[Task to complete]:
From the entries below, reproduce exactly the lines from the one with "grey spool [108,248,156,314]" through the one with "white strawberry [67,219,115,271]", both included, without images.

Scene images with change listings:
**********

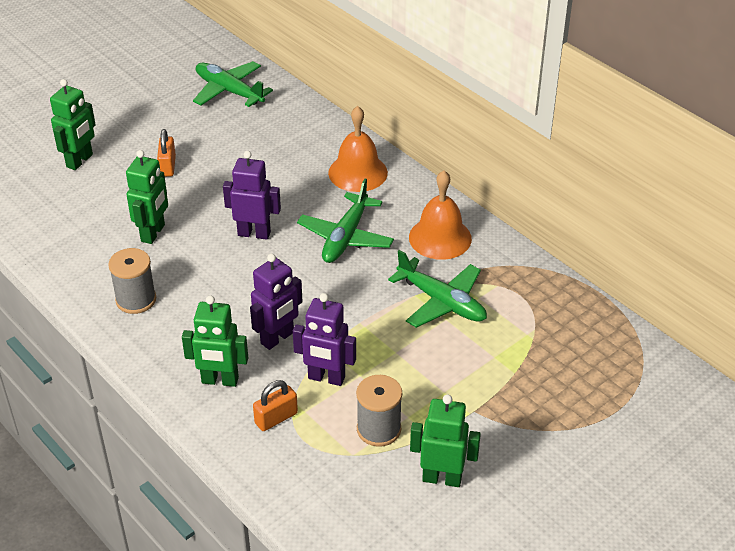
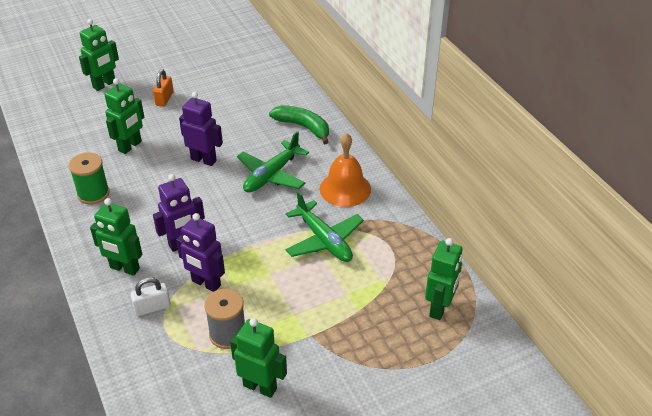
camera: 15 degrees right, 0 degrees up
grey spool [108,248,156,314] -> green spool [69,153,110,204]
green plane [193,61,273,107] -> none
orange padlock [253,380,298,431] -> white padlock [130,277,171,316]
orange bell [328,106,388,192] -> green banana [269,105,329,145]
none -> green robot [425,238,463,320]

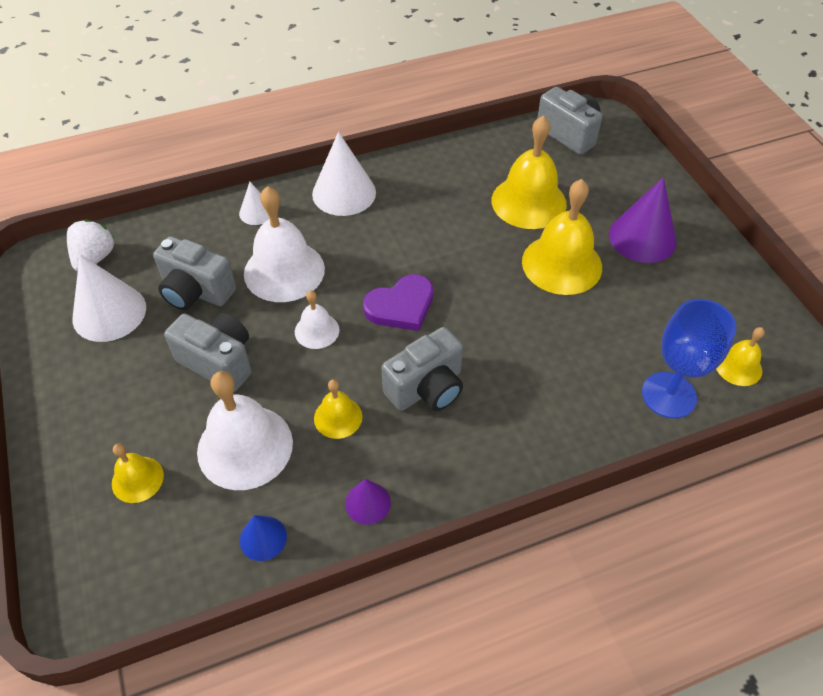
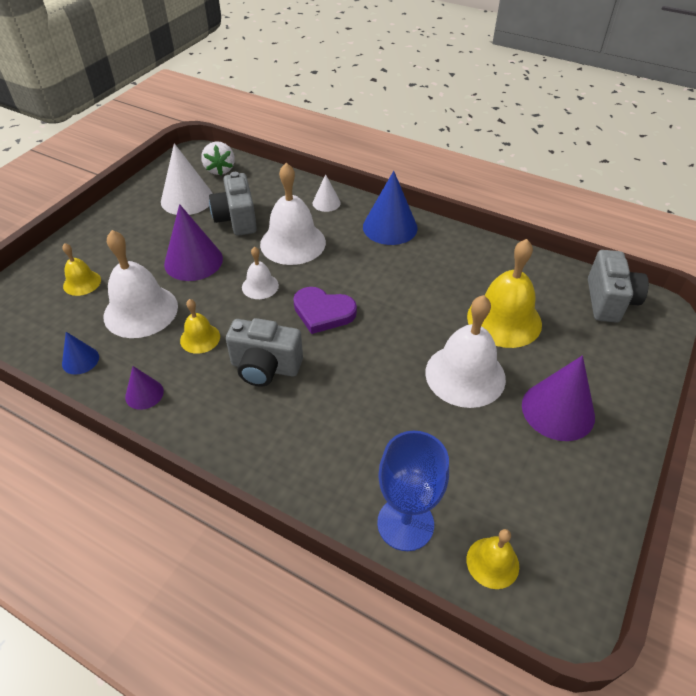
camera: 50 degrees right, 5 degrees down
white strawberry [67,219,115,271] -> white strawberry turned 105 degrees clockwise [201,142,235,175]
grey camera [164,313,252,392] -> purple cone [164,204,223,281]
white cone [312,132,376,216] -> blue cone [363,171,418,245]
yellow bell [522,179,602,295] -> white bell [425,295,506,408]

**********

[Expected answer]:
grey spool [108,248,156,314] -> green spool [69,153,110,204]
green plane [193,61,273,107] -> none
orange padlock [253,380,298,431] -> white padlock [130,277,171,316]
orange bell [328,106,388,192] -> green banana [269,105,329,145]
none -> green robot [425,238,463,320]

camera: 50 degrees right, 5 degrees down
white strawberry [67,219,115,271] -> white strawberry turned 105 degrees clockwise [201,142,235,175]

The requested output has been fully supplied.